[DATA Boundary: Start]

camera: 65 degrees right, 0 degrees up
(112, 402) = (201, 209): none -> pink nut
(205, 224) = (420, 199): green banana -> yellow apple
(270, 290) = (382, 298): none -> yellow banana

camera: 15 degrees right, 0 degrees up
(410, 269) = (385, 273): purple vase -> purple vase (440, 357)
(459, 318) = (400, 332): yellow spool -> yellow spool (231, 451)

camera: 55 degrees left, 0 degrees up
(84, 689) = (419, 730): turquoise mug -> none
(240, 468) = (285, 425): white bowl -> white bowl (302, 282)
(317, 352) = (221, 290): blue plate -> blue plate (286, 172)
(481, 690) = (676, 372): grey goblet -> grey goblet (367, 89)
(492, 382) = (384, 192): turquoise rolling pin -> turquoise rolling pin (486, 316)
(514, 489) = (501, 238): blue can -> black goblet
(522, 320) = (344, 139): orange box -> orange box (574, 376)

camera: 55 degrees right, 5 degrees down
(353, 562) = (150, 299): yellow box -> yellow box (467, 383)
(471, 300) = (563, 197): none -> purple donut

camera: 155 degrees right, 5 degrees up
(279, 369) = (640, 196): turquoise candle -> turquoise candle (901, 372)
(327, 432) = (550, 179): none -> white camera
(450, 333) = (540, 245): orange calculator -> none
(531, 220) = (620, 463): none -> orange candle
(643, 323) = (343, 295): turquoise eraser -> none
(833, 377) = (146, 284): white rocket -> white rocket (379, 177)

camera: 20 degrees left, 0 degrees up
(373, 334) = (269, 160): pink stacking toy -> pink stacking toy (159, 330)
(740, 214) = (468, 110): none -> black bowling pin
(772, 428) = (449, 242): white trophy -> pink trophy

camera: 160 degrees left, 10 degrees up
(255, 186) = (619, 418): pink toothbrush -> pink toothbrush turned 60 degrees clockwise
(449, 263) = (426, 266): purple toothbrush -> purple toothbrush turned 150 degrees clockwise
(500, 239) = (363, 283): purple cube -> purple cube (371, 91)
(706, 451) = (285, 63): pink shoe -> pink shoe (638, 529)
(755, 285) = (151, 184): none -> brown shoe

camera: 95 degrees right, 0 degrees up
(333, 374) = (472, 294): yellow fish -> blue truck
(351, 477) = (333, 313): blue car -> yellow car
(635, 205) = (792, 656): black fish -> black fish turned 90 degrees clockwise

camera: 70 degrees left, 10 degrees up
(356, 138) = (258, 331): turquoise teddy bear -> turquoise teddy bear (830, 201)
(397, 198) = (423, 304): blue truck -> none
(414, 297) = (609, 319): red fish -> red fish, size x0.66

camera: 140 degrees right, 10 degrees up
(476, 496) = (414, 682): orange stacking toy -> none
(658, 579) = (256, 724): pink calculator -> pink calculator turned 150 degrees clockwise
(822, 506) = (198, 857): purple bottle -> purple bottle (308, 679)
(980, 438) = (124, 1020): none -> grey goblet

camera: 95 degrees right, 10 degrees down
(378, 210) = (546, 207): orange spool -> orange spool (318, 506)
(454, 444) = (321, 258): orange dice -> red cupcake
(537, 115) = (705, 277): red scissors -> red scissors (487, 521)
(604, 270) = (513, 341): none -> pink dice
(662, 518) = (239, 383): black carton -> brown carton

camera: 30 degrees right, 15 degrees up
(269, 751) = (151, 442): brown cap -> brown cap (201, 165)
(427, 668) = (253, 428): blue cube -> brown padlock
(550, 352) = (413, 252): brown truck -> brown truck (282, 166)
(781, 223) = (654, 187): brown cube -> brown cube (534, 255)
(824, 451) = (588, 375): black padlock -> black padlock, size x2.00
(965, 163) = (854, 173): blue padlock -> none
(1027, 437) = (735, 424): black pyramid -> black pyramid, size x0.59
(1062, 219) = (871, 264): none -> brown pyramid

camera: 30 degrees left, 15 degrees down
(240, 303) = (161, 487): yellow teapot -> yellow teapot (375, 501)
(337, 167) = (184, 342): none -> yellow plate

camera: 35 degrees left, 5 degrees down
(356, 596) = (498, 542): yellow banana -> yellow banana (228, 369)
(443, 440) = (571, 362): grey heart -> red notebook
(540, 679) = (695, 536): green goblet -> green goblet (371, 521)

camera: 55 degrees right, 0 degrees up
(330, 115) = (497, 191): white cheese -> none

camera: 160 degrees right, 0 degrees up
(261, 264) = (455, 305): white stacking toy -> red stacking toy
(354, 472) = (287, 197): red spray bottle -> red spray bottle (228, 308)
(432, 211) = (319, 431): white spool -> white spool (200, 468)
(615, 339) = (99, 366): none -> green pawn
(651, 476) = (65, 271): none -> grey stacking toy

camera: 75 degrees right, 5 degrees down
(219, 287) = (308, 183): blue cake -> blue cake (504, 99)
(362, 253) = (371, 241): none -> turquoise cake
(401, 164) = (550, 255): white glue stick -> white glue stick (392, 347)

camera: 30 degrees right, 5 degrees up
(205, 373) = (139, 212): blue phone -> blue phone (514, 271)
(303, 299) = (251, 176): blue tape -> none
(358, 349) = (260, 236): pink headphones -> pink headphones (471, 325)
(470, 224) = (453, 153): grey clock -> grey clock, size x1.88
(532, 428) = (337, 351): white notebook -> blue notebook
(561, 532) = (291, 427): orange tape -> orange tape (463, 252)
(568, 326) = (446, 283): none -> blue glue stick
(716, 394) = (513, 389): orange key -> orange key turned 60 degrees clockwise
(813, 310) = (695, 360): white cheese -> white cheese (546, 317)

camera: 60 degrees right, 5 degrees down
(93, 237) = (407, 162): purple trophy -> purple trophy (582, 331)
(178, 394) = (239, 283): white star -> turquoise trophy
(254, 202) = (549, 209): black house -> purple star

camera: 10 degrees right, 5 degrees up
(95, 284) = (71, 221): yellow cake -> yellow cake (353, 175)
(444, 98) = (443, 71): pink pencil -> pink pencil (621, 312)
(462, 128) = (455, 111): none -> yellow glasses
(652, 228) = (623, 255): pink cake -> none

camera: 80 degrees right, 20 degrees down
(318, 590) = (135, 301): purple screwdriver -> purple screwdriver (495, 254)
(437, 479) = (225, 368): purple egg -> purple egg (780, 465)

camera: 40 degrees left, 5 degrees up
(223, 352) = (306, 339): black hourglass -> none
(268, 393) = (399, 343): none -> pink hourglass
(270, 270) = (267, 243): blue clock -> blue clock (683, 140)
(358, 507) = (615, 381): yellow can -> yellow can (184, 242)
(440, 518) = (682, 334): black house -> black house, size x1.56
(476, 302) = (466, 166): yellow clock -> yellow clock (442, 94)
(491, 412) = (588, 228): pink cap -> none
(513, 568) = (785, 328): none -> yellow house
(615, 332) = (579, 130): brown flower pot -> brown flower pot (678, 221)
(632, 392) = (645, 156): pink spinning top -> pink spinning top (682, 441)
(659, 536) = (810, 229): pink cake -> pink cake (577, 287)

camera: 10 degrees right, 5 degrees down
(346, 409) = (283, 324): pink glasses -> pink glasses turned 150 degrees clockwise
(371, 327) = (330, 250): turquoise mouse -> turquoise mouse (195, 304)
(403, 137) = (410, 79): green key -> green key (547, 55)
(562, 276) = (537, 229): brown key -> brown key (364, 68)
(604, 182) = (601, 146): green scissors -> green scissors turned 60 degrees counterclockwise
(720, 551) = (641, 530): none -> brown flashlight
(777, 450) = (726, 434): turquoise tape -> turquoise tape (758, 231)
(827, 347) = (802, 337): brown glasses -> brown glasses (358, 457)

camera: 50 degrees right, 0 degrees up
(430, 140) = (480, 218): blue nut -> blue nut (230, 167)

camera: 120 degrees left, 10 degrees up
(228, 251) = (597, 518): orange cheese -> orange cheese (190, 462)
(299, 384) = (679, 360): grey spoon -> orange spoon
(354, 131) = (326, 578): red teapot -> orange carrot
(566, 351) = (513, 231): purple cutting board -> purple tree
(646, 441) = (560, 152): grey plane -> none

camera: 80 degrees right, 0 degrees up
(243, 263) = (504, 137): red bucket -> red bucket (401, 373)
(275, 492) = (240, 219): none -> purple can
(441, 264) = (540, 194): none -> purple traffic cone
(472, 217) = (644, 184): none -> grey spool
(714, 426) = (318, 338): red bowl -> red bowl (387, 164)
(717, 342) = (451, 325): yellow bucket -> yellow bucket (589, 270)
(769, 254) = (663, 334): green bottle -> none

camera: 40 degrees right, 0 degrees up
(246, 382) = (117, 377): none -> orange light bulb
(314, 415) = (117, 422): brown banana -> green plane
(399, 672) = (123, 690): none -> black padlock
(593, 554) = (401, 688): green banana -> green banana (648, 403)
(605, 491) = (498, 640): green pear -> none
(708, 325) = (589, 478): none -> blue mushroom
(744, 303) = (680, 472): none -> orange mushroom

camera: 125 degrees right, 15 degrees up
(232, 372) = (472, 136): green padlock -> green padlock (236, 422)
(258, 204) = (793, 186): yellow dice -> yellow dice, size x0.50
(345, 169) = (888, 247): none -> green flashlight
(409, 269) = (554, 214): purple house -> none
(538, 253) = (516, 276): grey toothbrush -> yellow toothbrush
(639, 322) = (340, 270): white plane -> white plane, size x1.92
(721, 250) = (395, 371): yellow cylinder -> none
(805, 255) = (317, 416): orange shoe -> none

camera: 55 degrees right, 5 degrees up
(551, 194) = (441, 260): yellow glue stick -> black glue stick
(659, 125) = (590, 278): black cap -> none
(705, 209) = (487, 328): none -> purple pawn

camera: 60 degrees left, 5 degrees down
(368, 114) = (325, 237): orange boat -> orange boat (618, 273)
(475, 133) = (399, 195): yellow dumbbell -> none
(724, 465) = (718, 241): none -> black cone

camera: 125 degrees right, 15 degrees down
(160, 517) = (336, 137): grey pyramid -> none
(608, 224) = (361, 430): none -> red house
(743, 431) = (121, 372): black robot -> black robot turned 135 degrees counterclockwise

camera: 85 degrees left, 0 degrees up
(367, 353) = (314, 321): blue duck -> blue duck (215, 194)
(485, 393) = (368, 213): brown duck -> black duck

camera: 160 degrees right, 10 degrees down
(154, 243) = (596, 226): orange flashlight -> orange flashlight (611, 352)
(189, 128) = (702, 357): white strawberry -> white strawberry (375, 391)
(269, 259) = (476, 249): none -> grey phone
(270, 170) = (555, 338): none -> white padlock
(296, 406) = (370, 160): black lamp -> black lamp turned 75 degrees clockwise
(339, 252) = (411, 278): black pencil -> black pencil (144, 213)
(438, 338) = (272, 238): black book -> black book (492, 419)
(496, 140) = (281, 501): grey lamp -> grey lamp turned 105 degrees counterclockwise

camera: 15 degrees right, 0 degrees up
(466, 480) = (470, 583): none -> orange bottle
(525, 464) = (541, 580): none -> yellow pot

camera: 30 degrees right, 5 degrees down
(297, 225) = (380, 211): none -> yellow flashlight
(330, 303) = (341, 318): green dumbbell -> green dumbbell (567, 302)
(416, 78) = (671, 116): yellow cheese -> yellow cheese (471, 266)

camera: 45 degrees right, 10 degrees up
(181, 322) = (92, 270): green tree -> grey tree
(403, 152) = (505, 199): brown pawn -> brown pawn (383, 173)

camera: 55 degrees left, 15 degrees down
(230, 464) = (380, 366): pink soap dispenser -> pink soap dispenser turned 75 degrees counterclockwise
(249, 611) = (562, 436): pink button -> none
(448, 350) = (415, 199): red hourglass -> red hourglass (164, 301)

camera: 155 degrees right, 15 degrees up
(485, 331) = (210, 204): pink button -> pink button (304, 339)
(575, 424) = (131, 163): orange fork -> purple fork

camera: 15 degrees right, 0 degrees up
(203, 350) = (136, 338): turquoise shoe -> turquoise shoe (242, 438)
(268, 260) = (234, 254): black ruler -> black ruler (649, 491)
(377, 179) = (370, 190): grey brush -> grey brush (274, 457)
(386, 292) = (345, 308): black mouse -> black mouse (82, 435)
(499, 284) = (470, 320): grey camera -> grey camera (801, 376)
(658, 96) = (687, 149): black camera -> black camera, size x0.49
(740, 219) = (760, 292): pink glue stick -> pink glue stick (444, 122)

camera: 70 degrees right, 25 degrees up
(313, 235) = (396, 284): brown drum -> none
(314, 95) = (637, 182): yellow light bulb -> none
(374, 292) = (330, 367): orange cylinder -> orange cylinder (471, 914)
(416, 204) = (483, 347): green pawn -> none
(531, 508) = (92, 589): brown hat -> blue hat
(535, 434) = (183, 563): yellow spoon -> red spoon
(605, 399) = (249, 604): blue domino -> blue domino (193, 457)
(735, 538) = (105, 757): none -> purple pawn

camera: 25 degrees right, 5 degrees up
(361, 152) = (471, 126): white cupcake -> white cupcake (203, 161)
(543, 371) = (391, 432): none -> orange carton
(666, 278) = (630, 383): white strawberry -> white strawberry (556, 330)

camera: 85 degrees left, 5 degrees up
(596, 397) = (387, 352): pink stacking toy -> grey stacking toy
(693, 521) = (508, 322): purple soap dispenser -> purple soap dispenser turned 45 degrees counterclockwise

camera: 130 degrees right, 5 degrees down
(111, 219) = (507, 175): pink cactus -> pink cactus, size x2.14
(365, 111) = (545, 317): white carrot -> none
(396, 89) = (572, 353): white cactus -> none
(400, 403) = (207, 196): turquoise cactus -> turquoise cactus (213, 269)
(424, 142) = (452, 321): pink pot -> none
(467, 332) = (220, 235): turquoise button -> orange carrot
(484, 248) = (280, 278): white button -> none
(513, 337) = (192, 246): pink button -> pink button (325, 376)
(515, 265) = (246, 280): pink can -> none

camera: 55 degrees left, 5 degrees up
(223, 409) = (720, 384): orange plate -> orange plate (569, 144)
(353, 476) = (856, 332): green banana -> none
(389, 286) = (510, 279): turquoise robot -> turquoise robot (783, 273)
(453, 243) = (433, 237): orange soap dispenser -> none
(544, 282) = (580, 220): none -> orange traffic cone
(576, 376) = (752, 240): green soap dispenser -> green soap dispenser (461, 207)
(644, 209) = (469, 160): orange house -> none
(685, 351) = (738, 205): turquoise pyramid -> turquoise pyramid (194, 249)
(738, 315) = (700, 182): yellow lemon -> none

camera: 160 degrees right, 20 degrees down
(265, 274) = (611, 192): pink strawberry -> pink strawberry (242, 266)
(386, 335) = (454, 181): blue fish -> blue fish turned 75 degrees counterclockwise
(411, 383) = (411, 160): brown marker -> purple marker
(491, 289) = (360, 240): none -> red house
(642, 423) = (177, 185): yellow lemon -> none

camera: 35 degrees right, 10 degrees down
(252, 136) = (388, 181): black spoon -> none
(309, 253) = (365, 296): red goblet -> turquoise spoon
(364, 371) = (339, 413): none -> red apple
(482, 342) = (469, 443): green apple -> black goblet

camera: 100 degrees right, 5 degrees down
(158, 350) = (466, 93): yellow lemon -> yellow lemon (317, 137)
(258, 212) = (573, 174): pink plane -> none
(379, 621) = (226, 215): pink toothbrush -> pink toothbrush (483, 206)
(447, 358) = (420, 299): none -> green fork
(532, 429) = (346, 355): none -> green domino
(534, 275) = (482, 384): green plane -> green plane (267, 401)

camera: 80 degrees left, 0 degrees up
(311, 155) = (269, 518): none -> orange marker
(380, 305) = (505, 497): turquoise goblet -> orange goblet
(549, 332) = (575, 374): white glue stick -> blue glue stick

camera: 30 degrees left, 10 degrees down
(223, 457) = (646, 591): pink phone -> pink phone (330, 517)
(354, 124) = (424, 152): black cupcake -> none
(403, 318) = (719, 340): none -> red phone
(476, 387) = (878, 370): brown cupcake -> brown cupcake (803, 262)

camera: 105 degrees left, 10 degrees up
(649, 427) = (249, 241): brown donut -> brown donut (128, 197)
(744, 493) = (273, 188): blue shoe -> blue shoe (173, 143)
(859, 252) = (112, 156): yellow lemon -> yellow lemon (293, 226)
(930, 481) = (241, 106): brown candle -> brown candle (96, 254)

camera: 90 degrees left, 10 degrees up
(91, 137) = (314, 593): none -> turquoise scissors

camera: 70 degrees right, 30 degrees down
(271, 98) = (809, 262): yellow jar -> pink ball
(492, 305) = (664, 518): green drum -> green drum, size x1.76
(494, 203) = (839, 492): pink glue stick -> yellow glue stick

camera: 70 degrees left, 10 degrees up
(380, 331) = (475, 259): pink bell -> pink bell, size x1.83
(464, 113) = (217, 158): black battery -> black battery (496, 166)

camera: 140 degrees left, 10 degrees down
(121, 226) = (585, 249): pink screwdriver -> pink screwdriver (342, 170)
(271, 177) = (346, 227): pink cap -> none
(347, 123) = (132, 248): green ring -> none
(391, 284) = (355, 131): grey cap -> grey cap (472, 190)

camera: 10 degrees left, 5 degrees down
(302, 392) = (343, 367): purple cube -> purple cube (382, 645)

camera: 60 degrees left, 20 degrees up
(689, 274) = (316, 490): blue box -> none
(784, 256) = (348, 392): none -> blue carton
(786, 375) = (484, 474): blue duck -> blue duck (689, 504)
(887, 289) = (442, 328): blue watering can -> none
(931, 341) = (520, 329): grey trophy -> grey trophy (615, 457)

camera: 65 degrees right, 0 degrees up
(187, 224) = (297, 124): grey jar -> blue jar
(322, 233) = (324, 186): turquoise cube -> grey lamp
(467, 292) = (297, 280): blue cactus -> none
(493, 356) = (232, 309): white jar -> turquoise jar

[DATA Boundary: End]

▶ _TASK BRIEF_:
Up to and including the line with "(356, 138) = (258, 331): turquoise", repeat the entries exactly, beginning at their first line.

▶ _ANSWER TO THE EXERCISE_:
camera: 65 degrees right, 0 degrees up
(112, 402) = (201, 209): none -> pink nut
(205, 224) = (420, 199): green banana -> yellow apple
(270, 290) = (382, 298): none -> yellow banana

camera: 15 degrees right, 0 degrees up
(410, 269) = (385, 273): purple vase -> purple vase (440, 357)
(459, 318) = (400, 332): yellow spool -> yellow spool (231, 451)

camera: 55 degrees left, 0 degrees up
(84, 689) = (419, 730): turquoise mug -> none
(240, 468) = (285, 425): white bowl -> white bowl (302, 282)
(317, 352) = (221, 290): blue plate -> blue plate (286, 172)
(481, 690) = (676, 372): grey goblet -> grey goblet (367, 89)
(492, 382) = (384, 192): turquoise rolling pin -> turquoise rolling pin (486, 316)
(514, 489) = (501, 238): blue can -> black goblet
(522, 320) = (344, 139): orange box -> orange box (574, 376)

camera: 55 degrees right, 5 degrees down
(353, 562) = (150, 299): yellow box -> yellow box (467, 383)
(471, 300) = (563, 197): none -> purple donut

camera: 155 degrees right, 5 degrees up
(279, 369) = (640, 196): turquoise candle -> turquoise candle (901, 372)
(327, 432) = (550, 179): none -> white camera
(450, 333) = (540, 245): orange calculator -> none
(531, 220) = (620, 463): none -> orange candle
(643, 323) = (343, 295): turquoise eraser -> none
(833, 377) = (146, 284): white rocket -> white rocket (379, 177)

camera: 20 degrees left, 0 degrees up
(373, 334) = (269, 160): pink stacking toy -> pink stacking toy (159, 330)
(740, 214) = (468, 110): none -> black bowling pin
(772, 428) = (449, 242): white trophy -> pink trophy

camera: 160 degrees left, 10 degrees up
(255, 186) = (619, 418): pink toothbrush -> pink toothbrush turned 60 degrees clockwise
(449, 263) = (426, 266): purple toothbrush -> purple toothbrush turned 150 degrees clockwise
(500, 239) = (363, 283): purple cube -> purple cube (371, 91)
(706, 451) = (285, 63): pink shoe -> pink shoe (638, 529)
(755, 285) = (151, 184): none -> brown shoe

camera: 95 degrees right, 0 degrees up
(333, 374) = (472, 294): yellow fish -> blue truck
(351, 477) = (333, 313): blue car -> yellow car
(635, 205) = (792, 656): black fish -> black fish turned 90 degrees clockwise

camera: 70 degrees left, 10 degrees up
(356, 138) = (258, 331): turquoise teddy bear -> turquoise teddy bear (830, 201)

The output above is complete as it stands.